• **DIRECTIONS**:
Within this material, find every line where the string "blue" appears, and copy it out.

──────────

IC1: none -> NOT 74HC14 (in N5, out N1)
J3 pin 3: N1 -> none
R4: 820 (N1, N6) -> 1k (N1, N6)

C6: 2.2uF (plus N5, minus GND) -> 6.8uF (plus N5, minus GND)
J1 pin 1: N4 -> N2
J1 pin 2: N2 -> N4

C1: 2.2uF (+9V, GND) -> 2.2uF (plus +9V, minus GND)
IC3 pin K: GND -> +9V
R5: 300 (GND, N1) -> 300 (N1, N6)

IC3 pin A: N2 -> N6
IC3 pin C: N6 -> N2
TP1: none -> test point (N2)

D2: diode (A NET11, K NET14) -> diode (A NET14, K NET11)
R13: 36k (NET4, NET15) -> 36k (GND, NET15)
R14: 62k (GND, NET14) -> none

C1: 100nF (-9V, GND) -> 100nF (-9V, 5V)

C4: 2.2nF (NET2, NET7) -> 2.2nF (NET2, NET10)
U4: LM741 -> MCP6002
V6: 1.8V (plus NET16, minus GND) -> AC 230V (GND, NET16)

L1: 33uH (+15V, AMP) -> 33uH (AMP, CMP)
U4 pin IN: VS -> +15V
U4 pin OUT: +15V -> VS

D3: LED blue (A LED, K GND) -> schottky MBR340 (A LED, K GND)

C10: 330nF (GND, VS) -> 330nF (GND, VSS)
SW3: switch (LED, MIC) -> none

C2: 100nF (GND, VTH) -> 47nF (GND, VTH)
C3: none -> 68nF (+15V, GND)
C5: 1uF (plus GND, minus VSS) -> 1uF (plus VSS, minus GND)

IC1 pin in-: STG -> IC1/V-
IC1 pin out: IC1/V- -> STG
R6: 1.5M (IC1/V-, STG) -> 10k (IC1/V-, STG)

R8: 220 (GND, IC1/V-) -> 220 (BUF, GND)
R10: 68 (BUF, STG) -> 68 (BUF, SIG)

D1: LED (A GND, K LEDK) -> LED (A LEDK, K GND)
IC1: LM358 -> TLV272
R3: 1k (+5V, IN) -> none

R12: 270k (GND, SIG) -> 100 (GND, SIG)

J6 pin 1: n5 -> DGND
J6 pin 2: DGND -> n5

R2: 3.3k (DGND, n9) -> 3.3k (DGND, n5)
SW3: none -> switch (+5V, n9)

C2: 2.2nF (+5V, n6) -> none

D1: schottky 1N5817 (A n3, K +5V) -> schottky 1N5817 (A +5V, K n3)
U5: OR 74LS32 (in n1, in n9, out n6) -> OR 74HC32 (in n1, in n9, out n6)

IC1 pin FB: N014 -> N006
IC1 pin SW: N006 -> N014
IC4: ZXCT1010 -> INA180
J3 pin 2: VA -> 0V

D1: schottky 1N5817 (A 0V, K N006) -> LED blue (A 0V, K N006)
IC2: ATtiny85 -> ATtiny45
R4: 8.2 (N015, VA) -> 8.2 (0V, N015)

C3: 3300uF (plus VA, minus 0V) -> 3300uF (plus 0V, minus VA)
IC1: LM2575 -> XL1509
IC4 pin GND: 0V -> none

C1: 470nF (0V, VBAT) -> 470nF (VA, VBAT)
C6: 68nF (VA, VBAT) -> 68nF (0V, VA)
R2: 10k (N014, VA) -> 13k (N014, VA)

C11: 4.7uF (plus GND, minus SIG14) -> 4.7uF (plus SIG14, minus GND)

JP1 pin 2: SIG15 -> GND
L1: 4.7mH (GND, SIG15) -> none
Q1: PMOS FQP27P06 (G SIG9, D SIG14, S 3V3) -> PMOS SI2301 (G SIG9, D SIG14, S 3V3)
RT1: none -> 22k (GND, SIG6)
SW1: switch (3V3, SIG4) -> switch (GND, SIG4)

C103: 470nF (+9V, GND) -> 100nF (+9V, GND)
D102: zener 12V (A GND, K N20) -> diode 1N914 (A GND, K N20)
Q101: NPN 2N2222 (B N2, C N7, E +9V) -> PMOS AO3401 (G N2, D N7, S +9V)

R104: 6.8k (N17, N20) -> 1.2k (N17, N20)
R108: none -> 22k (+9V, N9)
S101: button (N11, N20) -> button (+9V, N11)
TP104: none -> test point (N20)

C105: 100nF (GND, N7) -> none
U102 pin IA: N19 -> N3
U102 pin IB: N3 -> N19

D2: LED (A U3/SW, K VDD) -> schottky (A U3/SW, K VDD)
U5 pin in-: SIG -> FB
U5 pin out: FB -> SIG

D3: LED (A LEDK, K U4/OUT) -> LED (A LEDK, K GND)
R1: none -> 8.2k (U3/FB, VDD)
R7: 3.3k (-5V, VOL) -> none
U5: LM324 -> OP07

──────────

• **COMPLETED EXERCISE**:
D3: LED blue (A LED, K GND) -> schottky MBR340 (A LED, K GND)
D1: schottky 1N5817 (A 0V, K N006) -> LED blue (A 0V, K N006)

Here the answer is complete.